[INFORMATION Boundary: Start]
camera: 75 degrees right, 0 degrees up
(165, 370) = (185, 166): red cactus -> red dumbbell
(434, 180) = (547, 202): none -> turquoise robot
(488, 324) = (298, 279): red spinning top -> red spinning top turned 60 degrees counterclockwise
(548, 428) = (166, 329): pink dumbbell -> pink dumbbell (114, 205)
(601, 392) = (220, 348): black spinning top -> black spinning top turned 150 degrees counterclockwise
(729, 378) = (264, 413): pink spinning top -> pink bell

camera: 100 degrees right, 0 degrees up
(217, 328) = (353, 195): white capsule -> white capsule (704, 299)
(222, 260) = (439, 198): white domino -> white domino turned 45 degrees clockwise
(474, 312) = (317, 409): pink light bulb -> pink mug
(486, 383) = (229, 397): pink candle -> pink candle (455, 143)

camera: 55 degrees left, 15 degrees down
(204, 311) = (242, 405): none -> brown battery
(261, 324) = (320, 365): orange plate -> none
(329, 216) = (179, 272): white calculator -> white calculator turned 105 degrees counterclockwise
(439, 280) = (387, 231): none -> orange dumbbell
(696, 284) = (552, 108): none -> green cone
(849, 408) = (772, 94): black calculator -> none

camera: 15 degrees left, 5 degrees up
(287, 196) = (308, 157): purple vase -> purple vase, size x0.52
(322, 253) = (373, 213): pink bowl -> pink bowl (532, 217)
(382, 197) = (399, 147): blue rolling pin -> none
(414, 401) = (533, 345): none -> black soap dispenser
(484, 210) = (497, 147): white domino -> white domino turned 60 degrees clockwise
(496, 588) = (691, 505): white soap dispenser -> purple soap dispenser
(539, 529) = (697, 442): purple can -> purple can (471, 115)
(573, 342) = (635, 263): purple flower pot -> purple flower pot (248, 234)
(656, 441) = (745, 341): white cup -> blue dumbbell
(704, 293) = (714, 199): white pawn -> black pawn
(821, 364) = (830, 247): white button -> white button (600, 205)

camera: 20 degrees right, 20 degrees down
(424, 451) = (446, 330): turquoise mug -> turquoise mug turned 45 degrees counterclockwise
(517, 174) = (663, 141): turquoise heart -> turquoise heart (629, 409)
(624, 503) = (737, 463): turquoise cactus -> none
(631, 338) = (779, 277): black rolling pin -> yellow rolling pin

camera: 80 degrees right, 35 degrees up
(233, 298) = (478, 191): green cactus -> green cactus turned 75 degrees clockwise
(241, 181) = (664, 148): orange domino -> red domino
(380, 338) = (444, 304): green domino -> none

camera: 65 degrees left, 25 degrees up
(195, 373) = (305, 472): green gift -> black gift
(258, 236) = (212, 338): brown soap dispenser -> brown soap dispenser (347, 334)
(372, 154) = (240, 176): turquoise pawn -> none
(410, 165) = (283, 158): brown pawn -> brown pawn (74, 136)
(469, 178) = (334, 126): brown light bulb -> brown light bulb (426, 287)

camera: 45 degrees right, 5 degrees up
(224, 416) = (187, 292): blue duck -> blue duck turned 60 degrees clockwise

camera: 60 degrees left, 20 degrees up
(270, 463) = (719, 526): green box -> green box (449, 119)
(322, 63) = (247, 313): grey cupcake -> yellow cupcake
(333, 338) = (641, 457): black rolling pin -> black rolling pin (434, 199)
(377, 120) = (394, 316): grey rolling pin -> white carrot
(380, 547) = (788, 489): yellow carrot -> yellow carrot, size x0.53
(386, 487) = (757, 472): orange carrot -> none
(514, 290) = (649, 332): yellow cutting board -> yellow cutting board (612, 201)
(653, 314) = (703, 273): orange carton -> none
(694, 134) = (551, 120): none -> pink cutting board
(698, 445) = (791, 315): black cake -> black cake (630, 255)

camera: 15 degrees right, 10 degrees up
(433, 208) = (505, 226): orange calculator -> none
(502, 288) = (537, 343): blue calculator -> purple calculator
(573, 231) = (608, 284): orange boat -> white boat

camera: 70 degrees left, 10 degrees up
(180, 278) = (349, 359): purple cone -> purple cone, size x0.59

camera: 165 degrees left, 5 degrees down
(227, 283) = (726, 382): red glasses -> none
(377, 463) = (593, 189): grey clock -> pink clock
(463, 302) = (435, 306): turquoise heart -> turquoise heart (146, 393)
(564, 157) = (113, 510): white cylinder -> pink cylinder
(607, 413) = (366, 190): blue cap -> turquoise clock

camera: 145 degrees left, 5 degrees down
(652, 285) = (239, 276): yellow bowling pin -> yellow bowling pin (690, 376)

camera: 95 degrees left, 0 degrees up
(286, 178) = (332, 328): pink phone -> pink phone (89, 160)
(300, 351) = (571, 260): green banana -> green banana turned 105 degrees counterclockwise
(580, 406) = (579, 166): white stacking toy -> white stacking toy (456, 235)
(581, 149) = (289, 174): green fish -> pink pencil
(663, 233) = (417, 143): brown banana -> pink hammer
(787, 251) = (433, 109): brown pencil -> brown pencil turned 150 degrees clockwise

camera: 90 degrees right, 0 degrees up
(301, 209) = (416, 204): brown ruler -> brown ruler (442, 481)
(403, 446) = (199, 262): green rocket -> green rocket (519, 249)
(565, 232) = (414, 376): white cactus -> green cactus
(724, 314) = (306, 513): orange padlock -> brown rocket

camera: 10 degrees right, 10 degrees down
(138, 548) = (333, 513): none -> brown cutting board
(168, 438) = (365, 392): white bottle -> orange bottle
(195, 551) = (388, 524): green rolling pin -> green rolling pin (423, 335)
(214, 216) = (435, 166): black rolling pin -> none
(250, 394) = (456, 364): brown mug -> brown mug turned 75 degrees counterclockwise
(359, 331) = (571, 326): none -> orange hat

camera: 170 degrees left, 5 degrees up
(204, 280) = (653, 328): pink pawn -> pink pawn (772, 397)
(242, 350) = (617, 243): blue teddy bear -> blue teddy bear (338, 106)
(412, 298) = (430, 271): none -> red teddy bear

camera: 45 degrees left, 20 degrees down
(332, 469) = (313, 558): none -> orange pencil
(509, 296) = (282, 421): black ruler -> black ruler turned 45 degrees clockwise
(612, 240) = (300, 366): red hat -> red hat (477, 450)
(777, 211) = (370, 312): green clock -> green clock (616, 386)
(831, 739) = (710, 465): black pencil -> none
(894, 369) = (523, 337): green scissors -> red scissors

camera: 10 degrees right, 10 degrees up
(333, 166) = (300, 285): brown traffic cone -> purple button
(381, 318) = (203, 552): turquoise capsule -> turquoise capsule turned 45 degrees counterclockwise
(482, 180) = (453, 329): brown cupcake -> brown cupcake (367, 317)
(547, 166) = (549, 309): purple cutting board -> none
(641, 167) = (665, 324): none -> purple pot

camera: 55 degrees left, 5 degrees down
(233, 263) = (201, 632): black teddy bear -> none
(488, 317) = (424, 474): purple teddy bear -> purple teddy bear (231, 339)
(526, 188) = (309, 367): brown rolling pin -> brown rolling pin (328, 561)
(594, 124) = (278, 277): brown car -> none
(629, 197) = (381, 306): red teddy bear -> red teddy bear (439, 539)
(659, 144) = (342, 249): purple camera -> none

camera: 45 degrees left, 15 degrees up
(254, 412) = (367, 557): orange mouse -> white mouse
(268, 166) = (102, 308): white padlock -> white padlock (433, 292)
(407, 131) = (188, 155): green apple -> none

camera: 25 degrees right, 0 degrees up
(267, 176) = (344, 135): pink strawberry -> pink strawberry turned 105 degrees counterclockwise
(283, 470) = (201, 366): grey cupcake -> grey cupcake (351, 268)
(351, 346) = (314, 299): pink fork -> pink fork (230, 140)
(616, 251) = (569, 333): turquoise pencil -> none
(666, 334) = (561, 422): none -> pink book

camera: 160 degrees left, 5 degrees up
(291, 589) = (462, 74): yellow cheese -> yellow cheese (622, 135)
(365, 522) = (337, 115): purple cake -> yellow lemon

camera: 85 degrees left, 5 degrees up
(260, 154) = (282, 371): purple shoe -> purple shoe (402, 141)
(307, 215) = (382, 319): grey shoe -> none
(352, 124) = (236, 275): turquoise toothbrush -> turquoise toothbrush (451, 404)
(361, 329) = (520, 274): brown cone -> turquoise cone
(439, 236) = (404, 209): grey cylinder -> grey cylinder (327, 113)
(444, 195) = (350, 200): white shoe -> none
[INFORMATION Boundary: End]
## INSTRUCTIONS TO FOLLOW
If a line of the data holds the string "shoe", list it.

## TASK OUTPUT
(260, 154) = (282, 371): purple shoe -> purple shoe (402, 141)
(307, 215) = (382, 319): grey shoe -> none
(444, 195) = (350, 200): white shoe -> none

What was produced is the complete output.